▶ **WHAT YOU HAVE TO DO**:
Except for images, print the whole listing verbatim.

▶ **DATASET EXCERPT**:
########################################
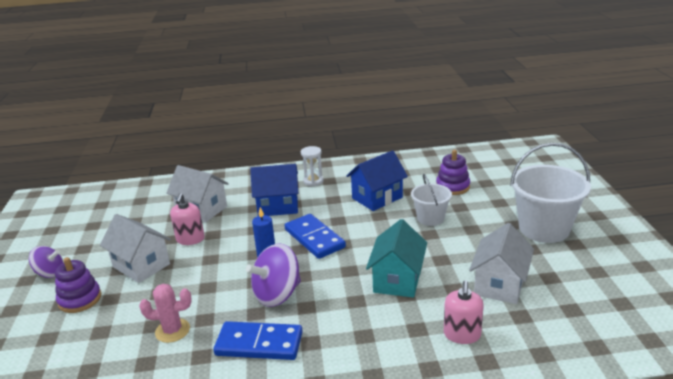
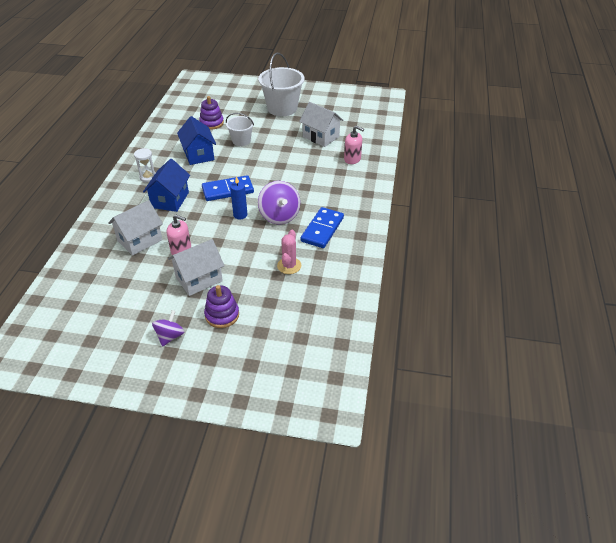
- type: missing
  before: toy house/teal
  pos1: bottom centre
########################################
▶ **RESPONSE TO THIS EXERCISE**:
- type: missing
  before: toy house/teal
  pos1: bottom centre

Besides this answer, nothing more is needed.